→ **TASK TO CARRY OUT**: Filter the records below for the word "green". Keep each line that has it.

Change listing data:
Start of Block
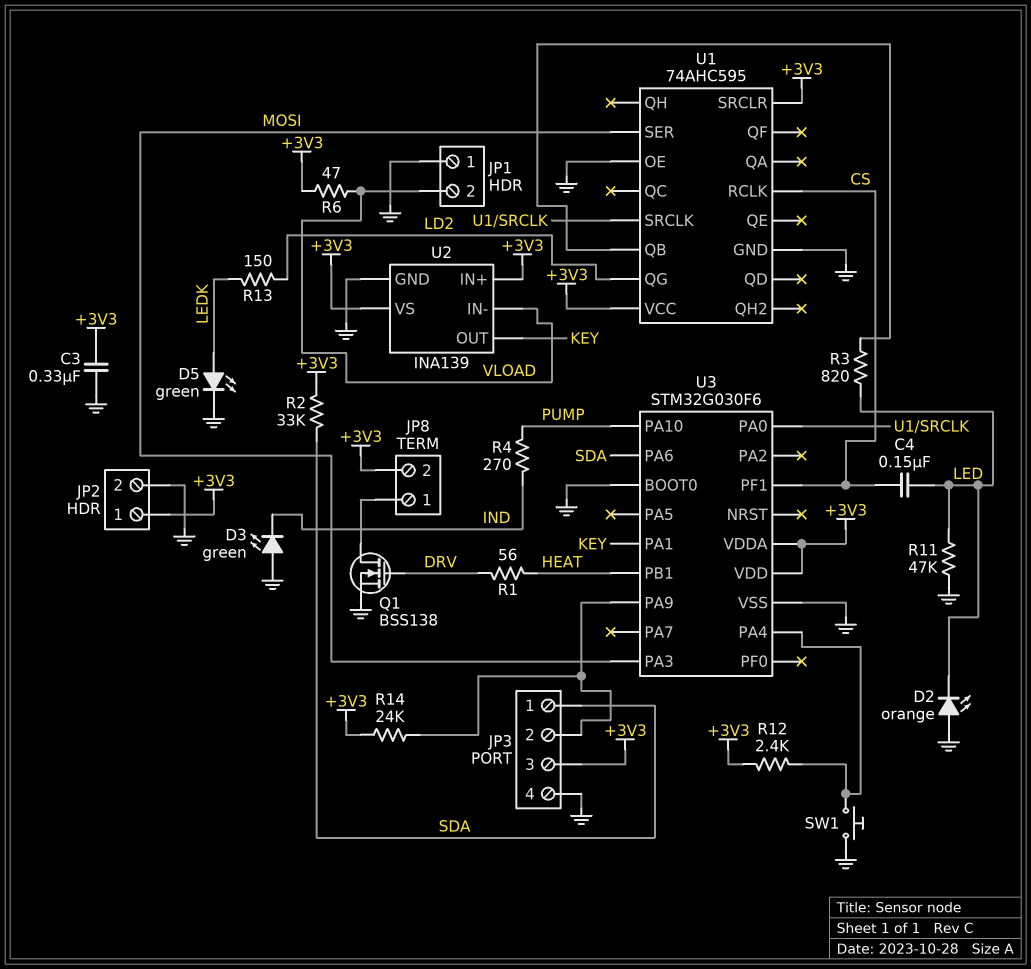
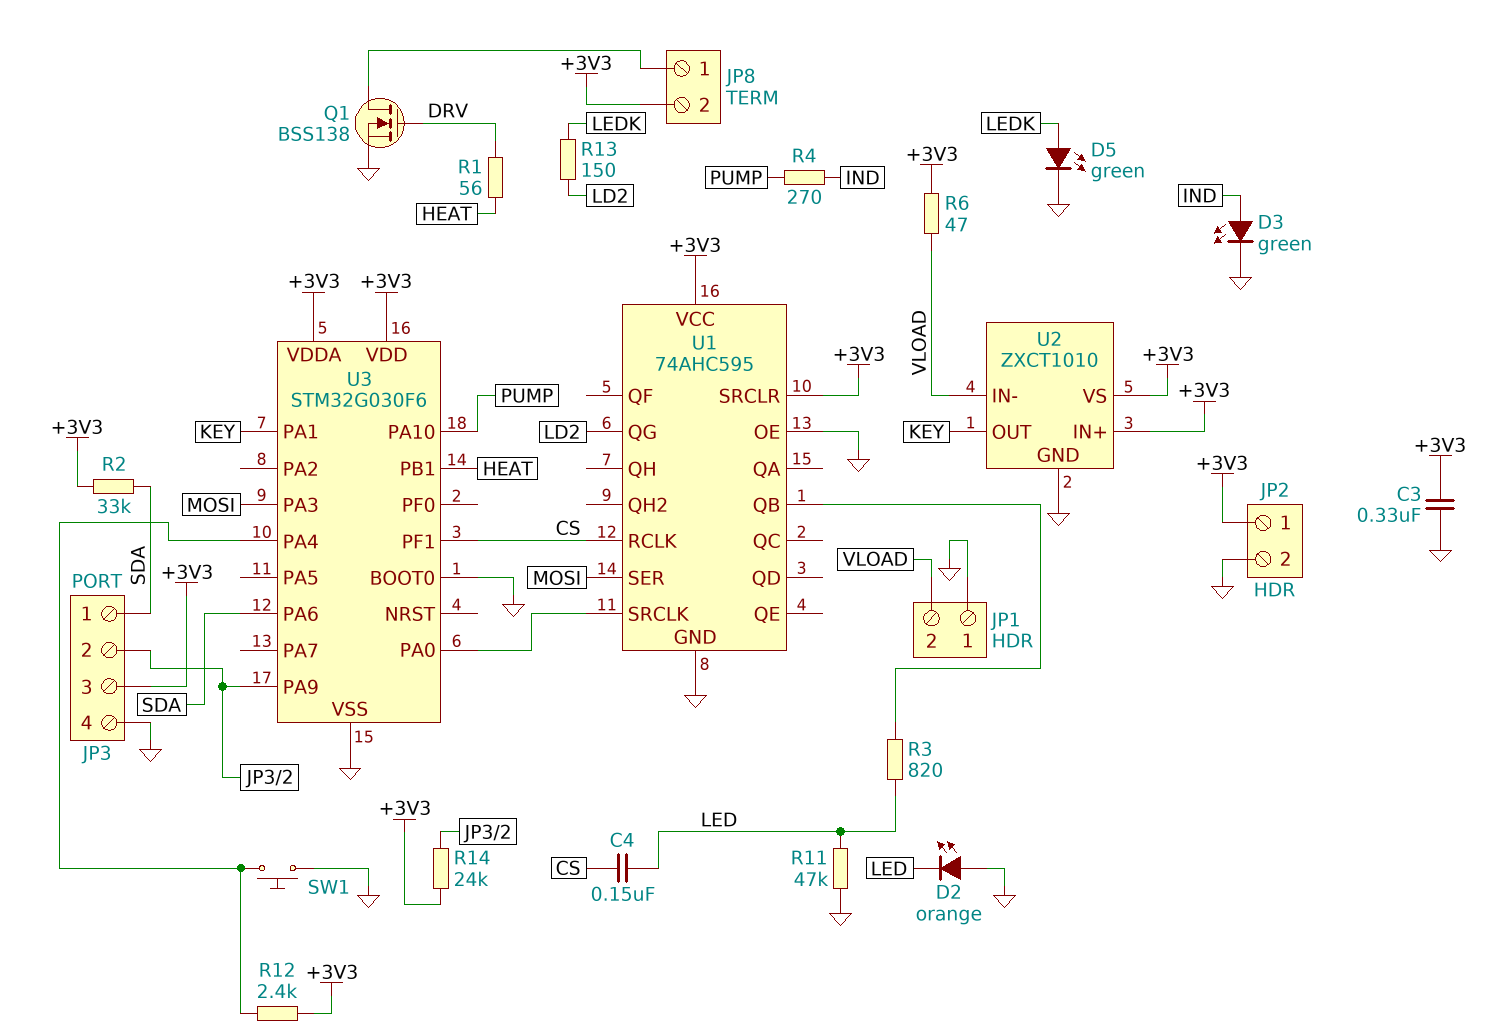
D3: LED green (A GND, K IND) -> LED green (A IND, K GND)
U2: INA139 -> ZXCT1010

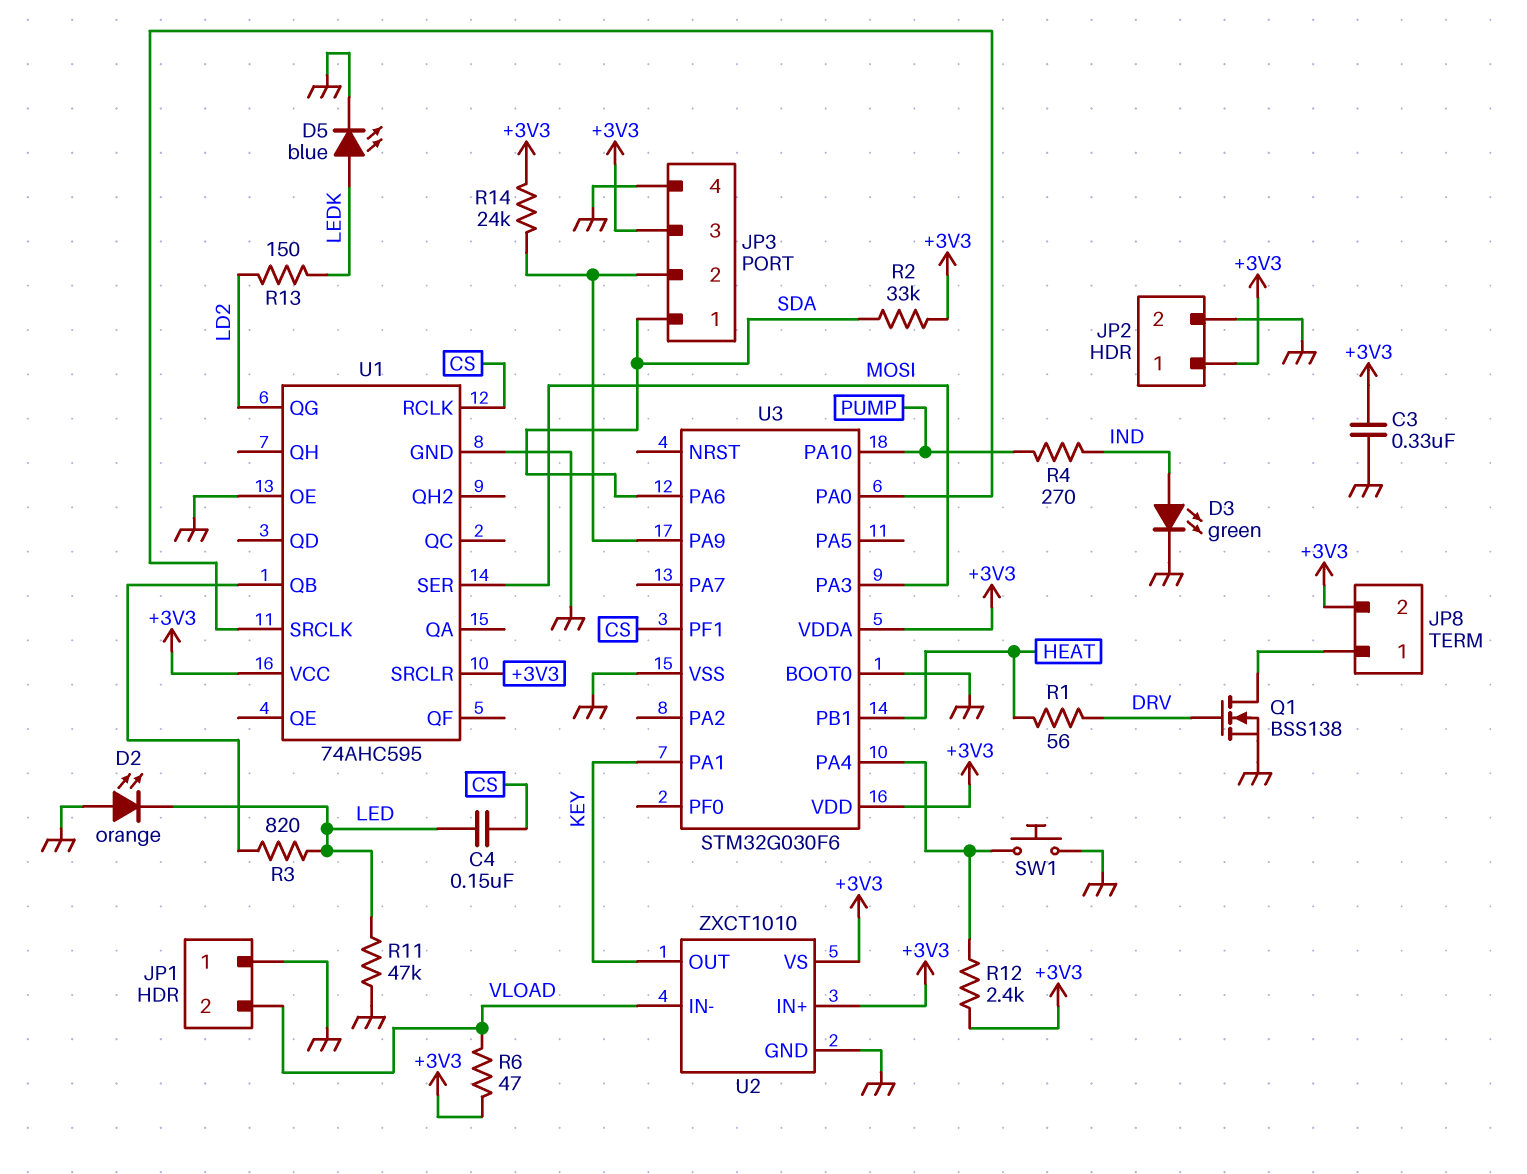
D5: LED green (A LEDK, K GND) -> LED blue (A LEDK, K GND)

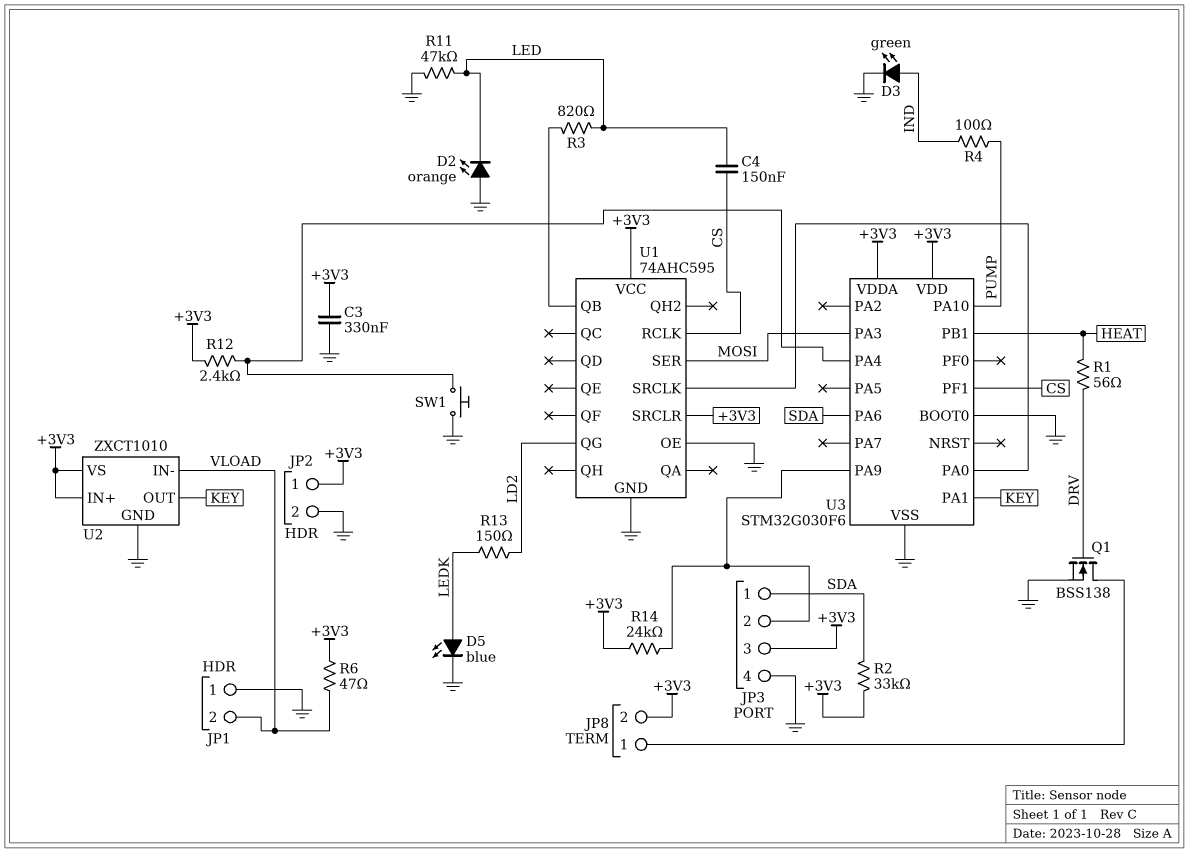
R4: 270 (IND, PUMP) -> 100 (IND, PUMP)

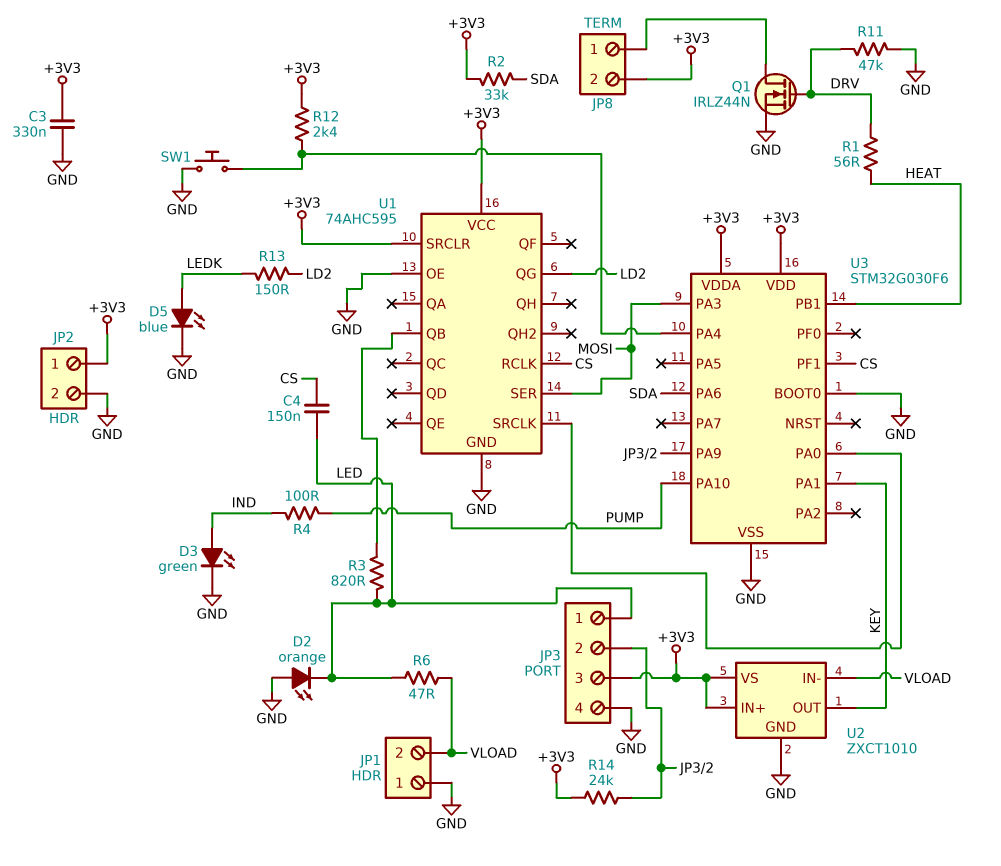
JP3 pin 1: SDA -> LED
Q1: NMOS BSS138 (G DRV, D JP8/1, S GND) -> NMOS IRLZ44N (G DRV, D JP8/1, S GND)
R6: 47 (+3V3, VLOAD) -> 47 (LED, VLOAD)
R11: 47k (GND, LED) -> 47k (DRV, GND)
End of Block
→ **SOLUTION TO THIS TASK**:
D3: LED green (A GND, K IND) -> LED green (A IND, K GND)
D5: LED green (A LEDK, K GND) -> LED blue (A LEDK, K GND)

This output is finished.